* Requirement:
In the entries below, find the line with "blue toothbrush: 2 -> 5" and the line with "red apple: 4 -> 5". Reproduce those two lines and every line between them exactly, and nothing more.

* Given records:

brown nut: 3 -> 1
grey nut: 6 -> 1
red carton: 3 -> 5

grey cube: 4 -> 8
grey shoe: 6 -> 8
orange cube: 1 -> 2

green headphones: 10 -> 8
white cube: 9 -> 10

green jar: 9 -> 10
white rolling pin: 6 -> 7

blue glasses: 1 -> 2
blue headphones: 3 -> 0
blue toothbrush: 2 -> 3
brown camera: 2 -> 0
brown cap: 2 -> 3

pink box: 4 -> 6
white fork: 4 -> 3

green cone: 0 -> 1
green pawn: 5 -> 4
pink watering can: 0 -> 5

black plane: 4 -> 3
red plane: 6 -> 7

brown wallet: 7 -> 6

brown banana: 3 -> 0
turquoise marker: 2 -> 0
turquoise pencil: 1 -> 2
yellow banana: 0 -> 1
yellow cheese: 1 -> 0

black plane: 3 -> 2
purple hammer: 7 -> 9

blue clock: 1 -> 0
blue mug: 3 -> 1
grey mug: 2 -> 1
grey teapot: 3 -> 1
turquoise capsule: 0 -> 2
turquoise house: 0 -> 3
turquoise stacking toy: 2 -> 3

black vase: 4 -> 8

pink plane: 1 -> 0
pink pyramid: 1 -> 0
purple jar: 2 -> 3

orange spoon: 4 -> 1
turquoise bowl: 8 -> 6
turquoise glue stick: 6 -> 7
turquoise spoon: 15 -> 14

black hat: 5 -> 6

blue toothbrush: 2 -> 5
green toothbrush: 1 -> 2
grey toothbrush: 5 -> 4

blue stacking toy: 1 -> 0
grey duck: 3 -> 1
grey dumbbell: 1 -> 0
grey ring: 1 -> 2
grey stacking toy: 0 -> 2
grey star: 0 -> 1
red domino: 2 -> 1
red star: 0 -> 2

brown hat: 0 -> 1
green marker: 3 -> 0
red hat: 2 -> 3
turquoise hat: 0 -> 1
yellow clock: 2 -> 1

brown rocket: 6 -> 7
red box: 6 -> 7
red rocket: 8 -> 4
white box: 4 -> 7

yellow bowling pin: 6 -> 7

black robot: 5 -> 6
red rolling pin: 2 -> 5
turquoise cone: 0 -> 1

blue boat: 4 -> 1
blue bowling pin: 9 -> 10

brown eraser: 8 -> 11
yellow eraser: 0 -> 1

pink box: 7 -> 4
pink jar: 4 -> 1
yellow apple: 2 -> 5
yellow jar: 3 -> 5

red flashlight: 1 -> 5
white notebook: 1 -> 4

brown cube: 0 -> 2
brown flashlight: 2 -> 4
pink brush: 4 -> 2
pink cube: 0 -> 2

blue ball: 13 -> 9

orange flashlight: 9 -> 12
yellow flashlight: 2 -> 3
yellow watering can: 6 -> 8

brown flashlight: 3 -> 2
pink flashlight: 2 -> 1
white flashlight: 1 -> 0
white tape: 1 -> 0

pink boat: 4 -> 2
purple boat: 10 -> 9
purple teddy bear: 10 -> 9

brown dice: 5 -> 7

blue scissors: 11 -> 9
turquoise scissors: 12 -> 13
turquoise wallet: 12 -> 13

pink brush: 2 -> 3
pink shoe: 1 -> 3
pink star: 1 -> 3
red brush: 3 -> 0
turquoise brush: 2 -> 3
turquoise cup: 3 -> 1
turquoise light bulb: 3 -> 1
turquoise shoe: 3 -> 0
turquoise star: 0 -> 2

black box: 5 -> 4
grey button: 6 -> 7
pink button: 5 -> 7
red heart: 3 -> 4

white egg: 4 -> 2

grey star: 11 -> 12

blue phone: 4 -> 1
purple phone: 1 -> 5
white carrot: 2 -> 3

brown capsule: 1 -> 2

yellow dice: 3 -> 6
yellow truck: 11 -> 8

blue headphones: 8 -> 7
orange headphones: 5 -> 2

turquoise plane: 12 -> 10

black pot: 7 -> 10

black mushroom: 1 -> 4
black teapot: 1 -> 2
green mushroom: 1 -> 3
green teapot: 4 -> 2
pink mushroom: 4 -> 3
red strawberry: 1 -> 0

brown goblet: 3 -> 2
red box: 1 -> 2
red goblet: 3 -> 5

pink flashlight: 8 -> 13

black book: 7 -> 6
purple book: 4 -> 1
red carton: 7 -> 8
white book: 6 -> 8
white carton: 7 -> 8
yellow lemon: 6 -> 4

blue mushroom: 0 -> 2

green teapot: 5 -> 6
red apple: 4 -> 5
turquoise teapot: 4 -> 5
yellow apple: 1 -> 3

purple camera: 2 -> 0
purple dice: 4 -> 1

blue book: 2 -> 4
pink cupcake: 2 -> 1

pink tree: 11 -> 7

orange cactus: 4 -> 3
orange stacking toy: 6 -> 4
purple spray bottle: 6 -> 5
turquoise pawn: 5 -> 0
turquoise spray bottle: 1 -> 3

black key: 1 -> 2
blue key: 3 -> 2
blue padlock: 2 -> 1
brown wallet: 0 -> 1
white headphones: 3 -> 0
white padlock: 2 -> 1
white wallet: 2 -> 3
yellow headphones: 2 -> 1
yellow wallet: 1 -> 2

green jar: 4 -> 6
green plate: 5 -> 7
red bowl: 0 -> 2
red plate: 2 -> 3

* Response area:
blue toothbrush: 2 -> 5
green toothbrush: 1 -> 2
grey toothbrush: 5 -> 4

blue stacking toy: 1 -> 0
grey duck: 3 -> 1
grey dumbbell: 1 -> 0
grey ring: 1 -> 2
grey stacking toy: 0 -> 2
grey star: 0 -> 1
red domino: 2 -> 1
red star: 0 -> 2

brown hat: 0 -> 1
green marker: 3 -> 0
red hat: 2 -> 3
turquoise hat: 0 -> 1
yellow clock: 2 -> 1

brown rocket: 6 -> 7
red box: 6 -> 7
red rocket: 8 -> 4
white box: 4 -> 7

yellow bowling pin: 6 -> 7

black robot: 5 -> 6
red rolling pin: 2 -> 5
turquoise cone: 0 -> 1

blue boat: 4 -> 1
blue bowling pin: 9 -> 10

brown eraser: 8 -> 11
yellow eraser: 0 -> 1

pink box: 7 -> 4
pink jar: 4 -> 1
yellow apple: 2 -> 5
yellow jar: 3 -> 5

red flashlight: 1 -> 5
white notebook: 1 -> 4

brown cube: 0 -> 2
brown flashlight: 2 -> 4
pink brush: 4 -> 2
pink cube: 0 -> 2

blue ball: 13 -> 9

orange flashlight: 9 -> 12
yellow flashlight: 2 -> 3
yellow watering can: 6 -> 8

brown flashlight: 3 -> 2
pink flashlight: 2 -> 1
white flashlight: 1 -> 0
white tape: 1 -> 0

pink boat: 4 -> 2
purple boat: 10 -> 9
purple teddy bear: 10 -> 9

brown dice: 5 -> 7

blue scissors: 11 -> 9
turquoise scissors: 12 -> 13
turquoise wallet: 12 -> 13

pink brush: 2 -> 3
pink shoe: 1 -> 3
pink star: 1 -> 3
red brush: 3 -> 0
turquoise brush: 2 -> 3
turquoise cup: 3 -> 1
turquoise light bulb: 3 -> 1
turquoise shoe: 3 -> 0
turquoise star: 0 -> 2

black box: 5 -> 4
grey button: 6 -> 7
pink button: 5 -> 7
red heart: 3 -> 4

white egg: 4 -> 2

grey star: 11 -> 12

blue phone: 4 -> 1
purple phone: 1 -> 5
white carrot: 2 -> 3

brown capsule: 1 -> 2

yellow dice: 3 -> 6
yellow truck: 11 -> 8

blue headphones: 8 -> 7
orange headphones: 5 -> 2

turquoise plane: 12 -> 10

black pot: 7 -> 10

black mushroom: 1 -> 4
black teapot: 1 -> 2
green mushroom: 1 -> 3
green teapot: 4 -> 2
pink mushroom: 4 -> 3
red strawberry: 1 -> 0

brown goblet: 3 -> 2
red box: 1 -> 2
red goblet: 3 -> 5

pink flashlight: 8 -> 13

black book: 7 -> 6
purple book: 4 -> 1
red carton: 7 -> 8
white book: 6 -> 8
white carton: 7 -> 8
yellow lemon: 6 -> 4

blue mushroom: 0 -> 2

green teapot: 5 -> 6
red apple: 4 -> 5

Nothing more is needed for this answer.